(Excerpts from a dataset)
»»

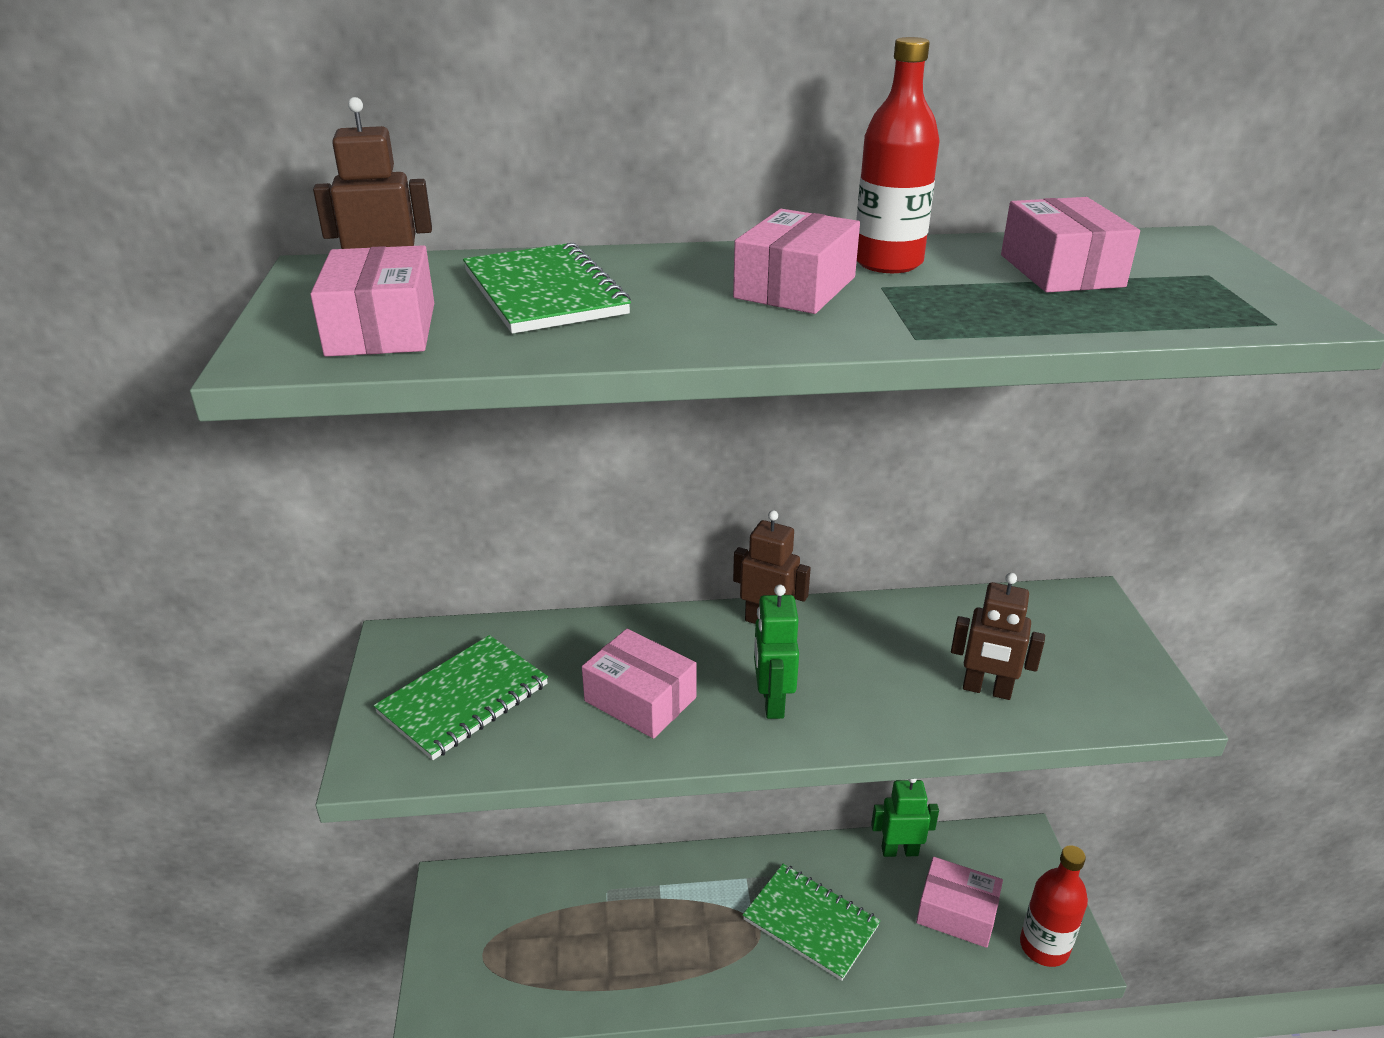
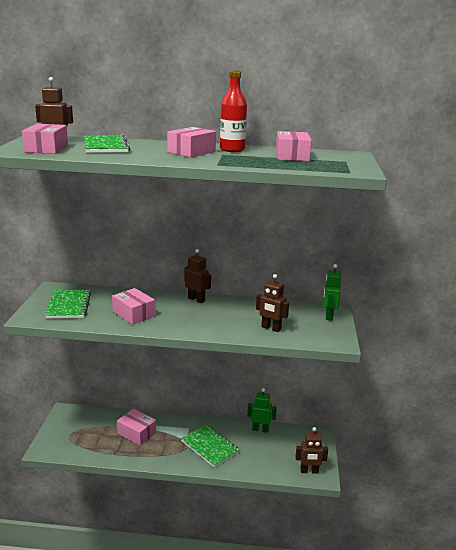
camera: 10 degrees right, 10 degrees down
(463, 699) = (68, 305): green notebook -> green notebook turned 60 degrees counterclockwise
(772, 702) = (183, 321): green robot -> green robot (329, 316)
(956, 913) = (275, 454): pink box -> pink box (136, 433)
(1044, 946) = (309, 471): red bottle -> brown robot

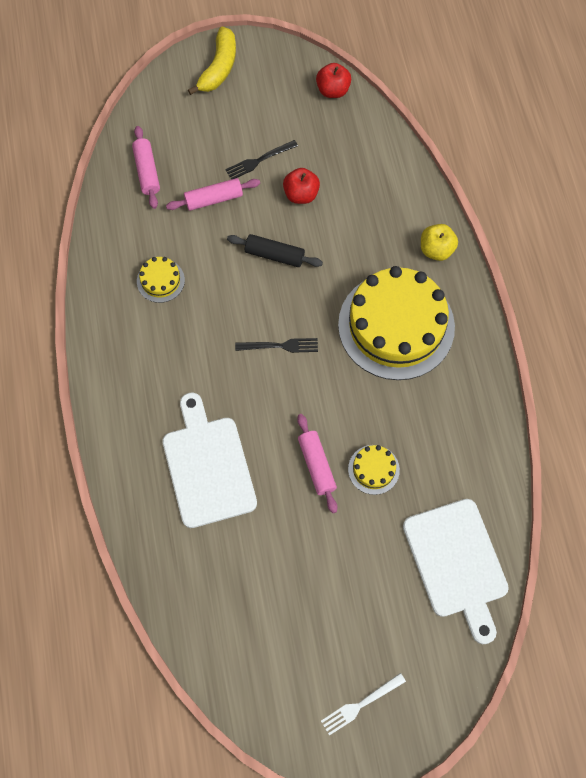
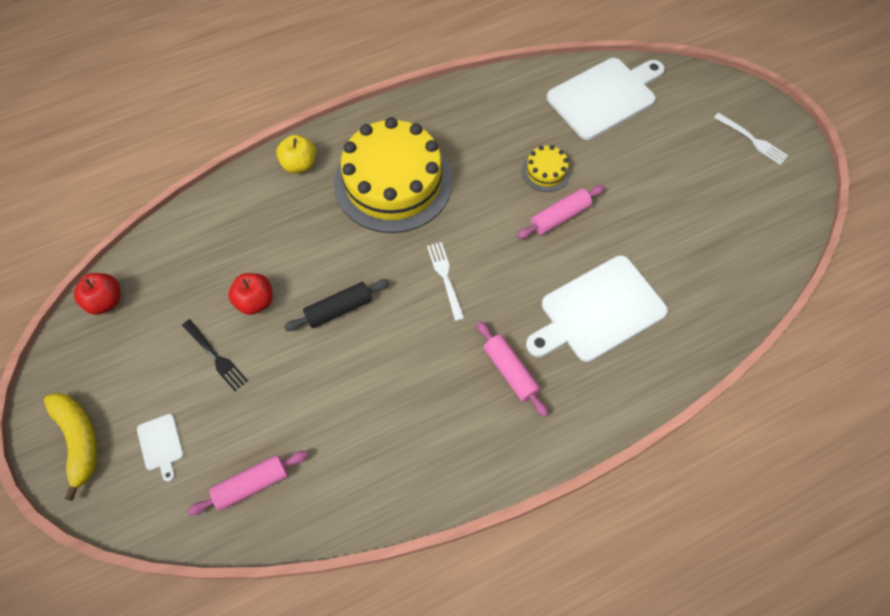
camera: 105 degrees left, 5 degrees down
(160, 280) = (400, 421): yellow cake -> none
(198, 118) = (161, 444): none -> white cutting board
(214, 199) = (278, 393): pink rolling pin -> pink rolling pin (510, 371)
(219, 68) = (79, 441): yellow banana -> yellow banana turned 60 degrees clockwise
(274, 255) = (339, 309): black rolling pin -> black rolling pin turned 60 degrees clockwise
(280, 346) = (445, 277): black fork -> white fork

««
»»

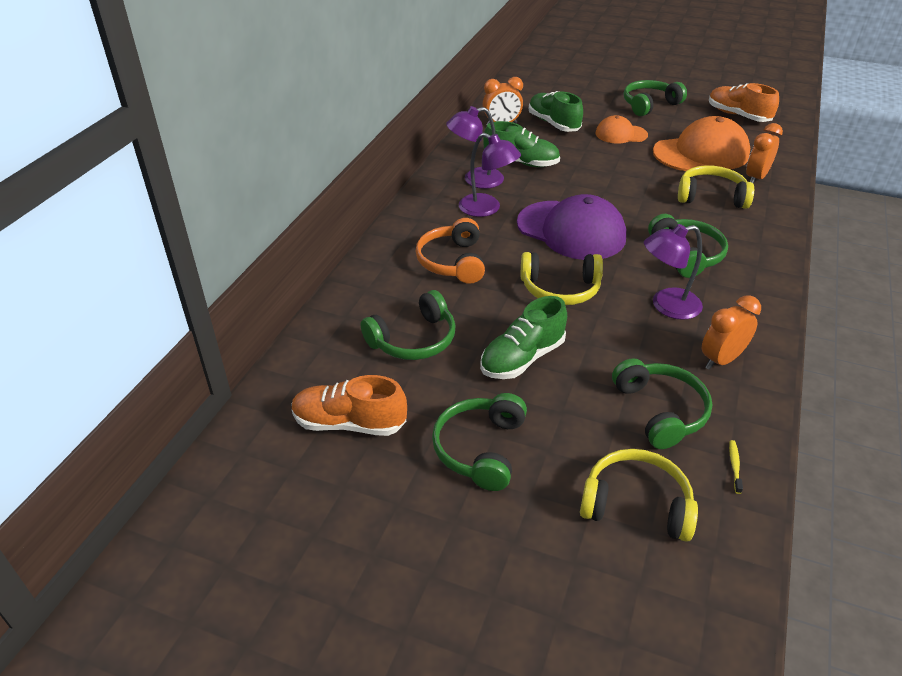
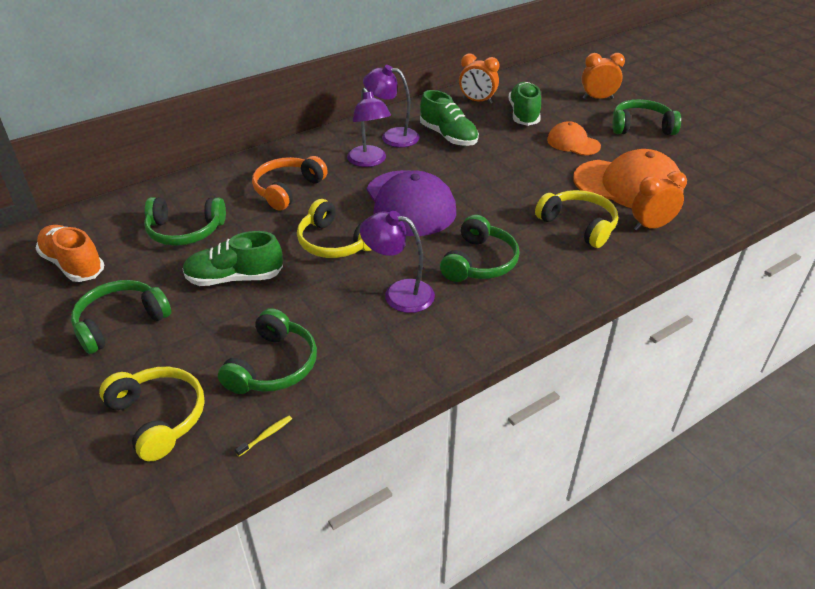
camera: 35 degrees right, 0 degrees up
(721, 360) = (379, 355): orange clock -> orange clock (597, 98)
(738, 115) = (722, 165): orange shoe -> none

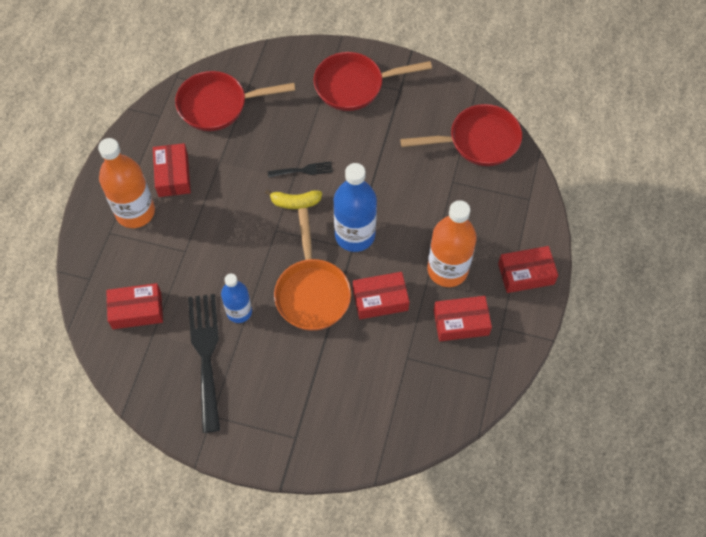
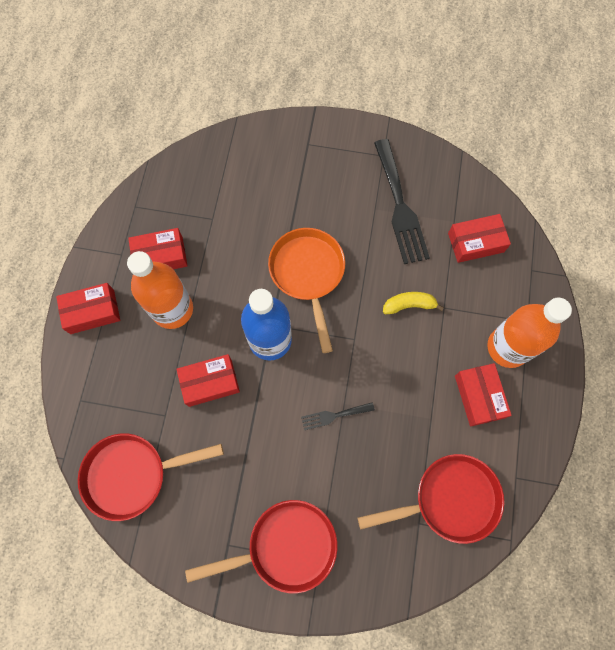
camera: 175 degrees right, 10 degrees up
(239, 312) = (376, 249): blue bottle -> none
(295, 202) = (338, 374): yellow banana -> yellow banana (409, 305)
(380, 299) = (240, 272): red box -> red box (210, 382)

««
»»

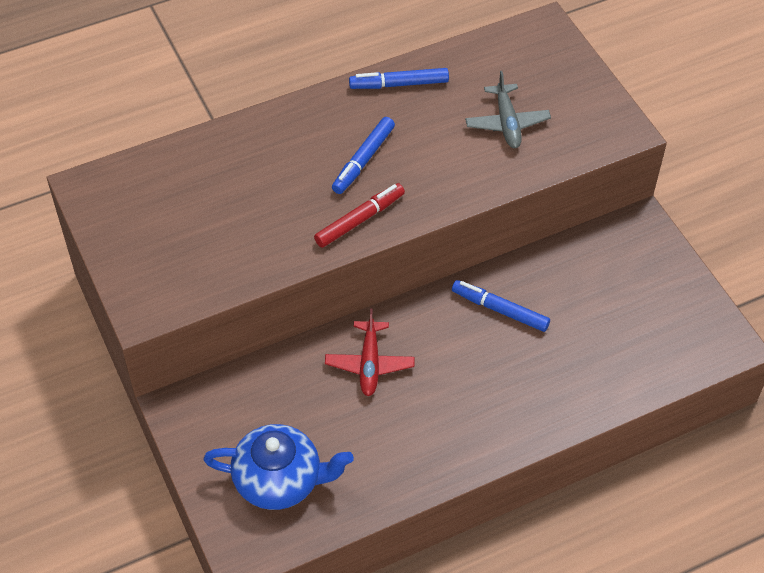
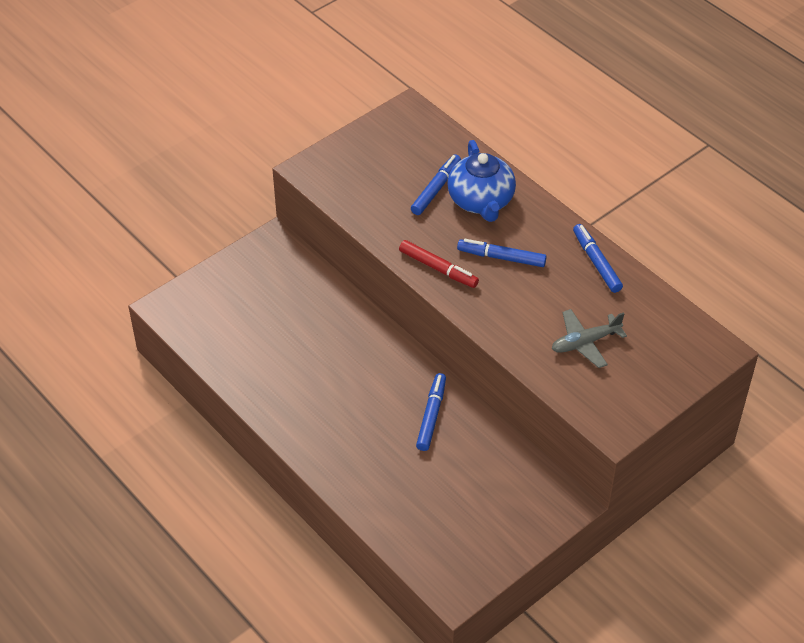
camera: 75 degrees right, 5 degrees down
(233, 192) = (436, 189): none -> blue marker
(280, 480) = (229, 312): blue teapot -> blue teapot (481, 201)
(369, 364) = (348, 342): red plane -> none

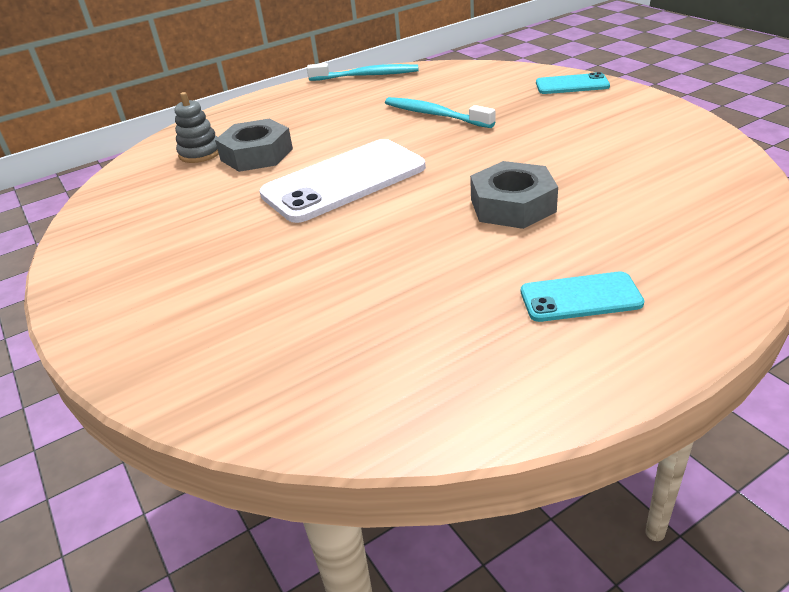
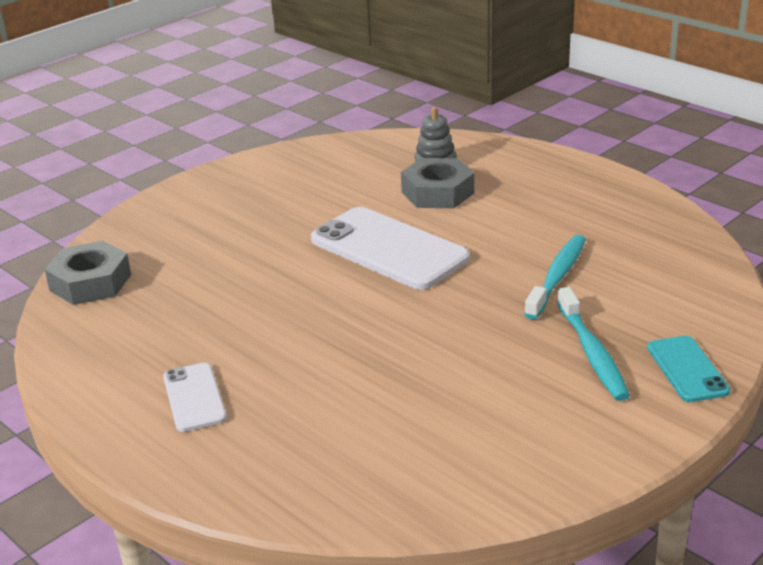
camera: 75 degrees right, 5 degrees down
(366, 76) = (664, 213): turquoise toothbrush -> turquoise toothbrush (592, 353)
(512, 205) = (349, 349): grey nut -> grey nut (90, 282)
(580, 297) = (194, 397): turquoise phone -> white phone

««

**What needs to be done:** Start with the line above that contains "camera: 10 degrees right, 10 degrees down" and stop after the line that contains "(1044, 946) = (309, 471): red". Output those lines exactly, and only those.

**Worked solution:**
camera: 10 degrees right, 10 degrees down
(463, 699) = (68, 305): green notebook -> green notebook turned 60 degrees counterclockwise
(772, 702) = (183, 321): green robot -> green robot (329, 316)
(956, 913) = (275, 454): pink box -> pink box (136, 433)
(1044, 946) = (309, 471): red bottle -> brown robot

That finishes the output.